Records excerpted from a collection
.....
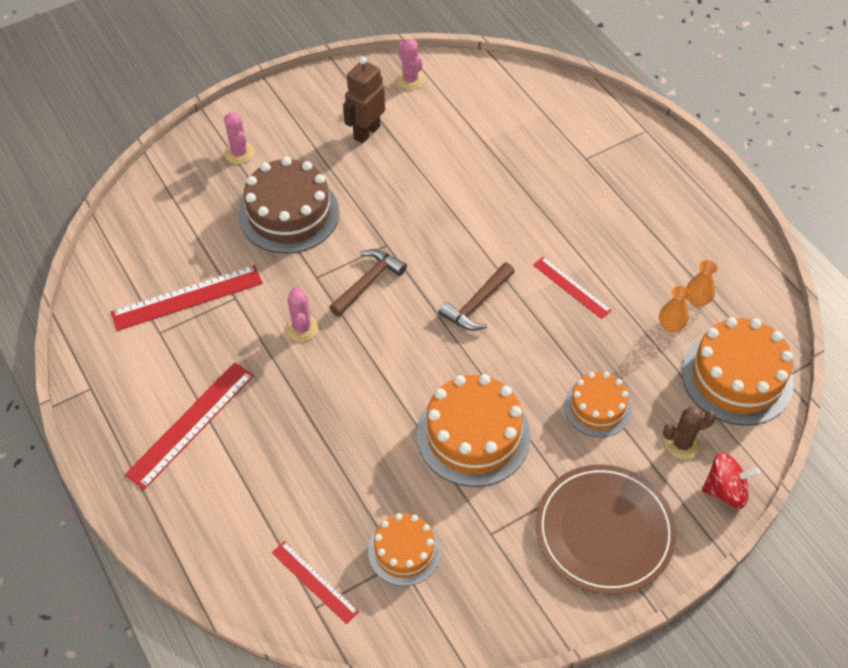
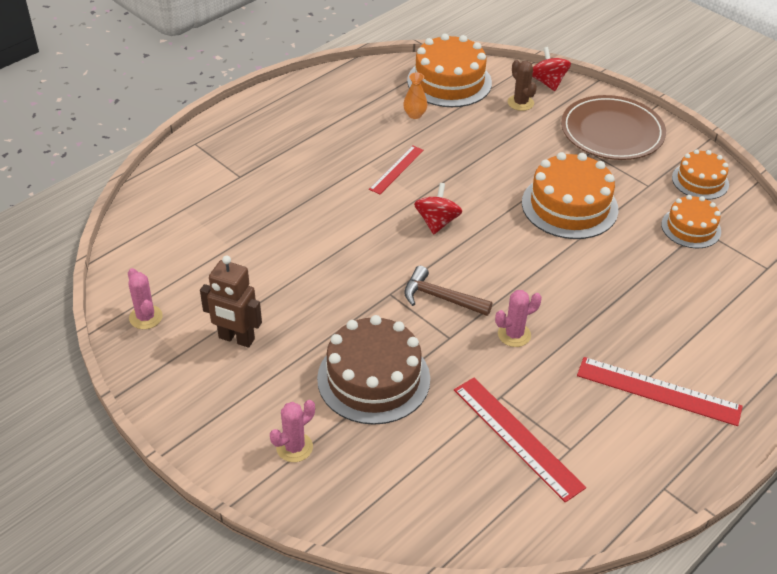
camera: 105 degrees left, 10 degrees down
(315, 581) = (747, 272): red ruler -> none
(410, 80) = (146, 317): pink cactus -> pink cactus turned 75 degrees counterclockwise
(477, 304) = (437, 222): brown hammer -> red spinning top
(597, 407) = (509, 144): orange cake -> orange cake (700, 181)
(697, 300) = (384, 103): orange vase -> none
.....
◆ INSTRUCTIONS TO FOLLOW: Return exactly the lines of the data, and only those, from the line with "(315, 581) = (747, 272): red ruler -> none" through the last line, inclusive.

◆ EXERCISE SOLUTION:
(315, 581) = (747, 272): red ruler -> none
(410, 80) = (146, 317): pink cactus -> pink cactus turned 75 degrees counterclockwise
(477, 304) = (437, 222): brown hammer -> red spinning top
(597, 407) = (509, 144): orange cake -> orange cake (700, 181)
(697, 300) = (384, 103): orange vase -> none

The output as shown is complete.